(Saved entries)
--- START ---
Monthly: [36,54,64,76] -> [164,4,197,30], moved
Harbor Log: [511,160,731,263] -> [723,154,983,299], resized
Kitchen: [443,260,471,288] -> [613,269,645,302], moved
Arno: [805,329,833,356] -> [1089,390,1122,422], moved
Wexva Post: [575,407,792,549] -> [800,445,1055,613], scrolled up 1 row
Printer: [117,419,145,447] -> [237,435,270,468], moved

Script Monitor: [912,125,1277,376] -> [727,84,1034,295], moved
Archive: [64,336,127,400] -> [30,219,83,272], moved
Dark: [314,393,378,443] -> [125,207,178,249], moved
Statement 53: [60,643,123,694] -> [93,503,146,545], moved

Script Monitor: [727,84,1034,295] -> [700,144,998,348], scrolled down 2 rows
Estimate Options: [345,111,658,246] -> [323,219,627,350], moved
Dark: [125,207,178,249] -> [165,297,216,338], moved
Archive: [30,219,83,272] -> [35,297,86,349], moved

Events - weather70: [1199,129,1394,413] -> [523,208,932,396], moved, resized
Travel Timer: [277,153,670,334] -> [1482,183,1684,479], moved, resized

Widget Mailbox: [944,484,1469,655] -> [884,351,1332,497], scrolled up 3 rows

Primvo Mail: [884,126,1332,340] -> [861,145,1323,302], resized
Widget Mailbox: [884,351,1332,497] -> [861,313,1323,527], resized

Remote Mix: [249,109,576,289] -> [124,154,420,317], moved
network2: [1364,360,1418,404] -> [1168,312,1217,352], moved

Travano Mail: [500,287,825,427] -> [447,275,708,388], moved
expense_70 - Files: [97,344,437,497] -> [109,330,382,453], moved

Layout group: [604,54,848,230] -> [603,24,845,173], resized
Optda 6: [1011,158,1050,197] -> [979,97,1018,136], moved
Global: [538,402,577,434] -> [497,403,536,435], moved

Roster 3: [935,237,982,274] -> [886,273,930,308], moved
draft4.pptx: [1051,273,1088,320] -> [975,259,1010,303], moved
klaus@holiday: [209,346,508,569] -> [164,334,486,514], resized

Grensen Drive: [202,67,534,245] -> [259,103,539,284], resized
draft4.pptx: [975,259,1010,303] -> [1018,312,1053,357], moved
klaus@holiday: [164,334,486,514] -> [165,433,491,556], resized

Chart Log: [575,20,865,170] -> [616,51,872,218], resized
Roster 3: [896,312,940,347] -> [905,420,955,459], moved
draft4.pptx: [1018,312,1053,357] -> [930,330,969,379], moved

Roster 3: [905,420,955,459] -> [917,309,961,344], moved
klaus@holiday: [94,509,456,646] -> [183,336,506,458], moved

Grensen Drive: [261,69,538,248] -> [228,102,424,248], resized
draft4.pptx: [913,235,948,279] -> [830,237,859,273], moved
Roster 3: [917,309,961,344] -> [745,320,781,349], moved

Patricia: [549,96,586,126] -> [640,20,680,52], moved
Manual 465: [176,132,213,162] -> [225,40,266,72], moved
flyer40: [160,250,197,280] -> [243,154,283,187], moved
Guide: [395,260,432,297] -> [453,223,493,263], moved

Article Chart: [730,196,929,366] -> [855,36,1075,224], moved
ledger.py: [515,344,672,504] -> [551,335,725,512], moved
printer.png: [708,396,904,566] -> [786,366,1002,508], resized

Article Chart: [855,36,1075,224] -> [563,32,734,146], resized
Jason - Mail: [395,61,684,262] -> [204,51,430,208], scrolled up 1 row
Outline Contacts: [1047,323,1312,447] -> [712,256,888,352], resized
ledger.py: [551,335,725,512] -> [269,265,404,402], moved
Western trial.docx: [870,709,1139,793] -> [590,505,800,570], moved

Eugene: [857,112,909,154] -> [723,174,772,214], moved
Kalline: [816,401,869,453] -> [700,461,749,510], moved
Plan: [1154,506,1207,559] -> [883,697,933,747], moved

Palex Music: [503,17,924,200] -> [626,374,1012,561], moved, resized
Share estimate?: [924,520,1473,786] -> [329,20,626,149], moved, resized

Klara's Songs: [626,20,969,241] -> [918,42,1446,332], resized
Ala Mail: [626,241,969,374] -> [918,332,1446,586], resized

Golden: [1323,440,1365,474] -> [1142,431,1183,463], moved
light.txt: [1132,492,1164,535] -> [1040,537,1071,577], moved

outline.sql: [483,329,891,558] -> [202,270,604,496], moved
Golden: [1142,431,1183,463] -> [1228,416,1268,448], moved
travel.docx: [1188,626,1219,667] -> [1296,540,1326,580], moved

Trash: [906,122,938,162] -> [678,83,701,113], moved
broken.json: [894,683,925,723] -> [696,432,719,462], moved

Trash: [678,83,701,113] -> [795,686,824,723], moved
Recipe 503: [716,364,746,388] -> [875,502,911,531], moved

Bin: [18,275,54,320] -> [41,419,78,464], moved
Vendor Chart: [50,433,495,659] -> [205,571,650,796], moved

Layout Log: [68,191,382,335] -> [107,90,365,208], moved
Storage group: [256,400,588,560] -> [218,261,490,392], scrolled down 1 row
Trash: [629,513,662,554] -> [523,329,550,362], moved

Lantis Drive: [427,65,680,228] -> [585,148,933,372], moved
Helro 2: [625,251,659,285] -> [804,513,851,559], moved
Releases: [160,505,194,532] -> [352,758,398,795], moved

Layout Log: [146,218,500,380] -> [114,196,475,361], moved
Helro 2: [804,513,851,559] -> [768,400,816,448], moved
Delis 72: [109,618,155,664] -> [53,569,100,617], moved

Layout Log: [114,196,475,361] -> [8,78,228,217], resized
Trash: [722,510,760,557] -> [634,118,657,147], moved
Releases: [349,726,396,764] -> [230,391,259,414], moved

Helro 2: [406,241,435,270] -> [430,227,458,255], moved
--- END ---
• Problem to work on: Lines from the start of the records through the one containing "Statement 53: [60,643,123,694]" are what should be retyped, exactly and in full, both ends included.

• Result of this task:
Monthly: [36,54,64,76] -> [164,4,197,30], moved
Harbor Log: [511,160,731,263] -> [723,154,983,299], resized
Kitchen: [443,260,471,288] -> [613,269,645,302], moved
Arno: [805,329,833,356] -> [1089,390,1122,422], moved
Wexva Post: [575,407,792,549] -> [800,445,1055,613], scrolled up 1 row
Printer: [117,419,145,447] -> [237,435,270,468], moved

Script Monitor: [912,125,1277,376] -> [727,84,1034,295], moved
Archive: [64,336,127,400] -> [30,219,83,272], moved
Dark: [314,393,378,443] -> [125,207,178,249], moved
Statement 53: [60,643,123,694] -> [93,503,146,545], moved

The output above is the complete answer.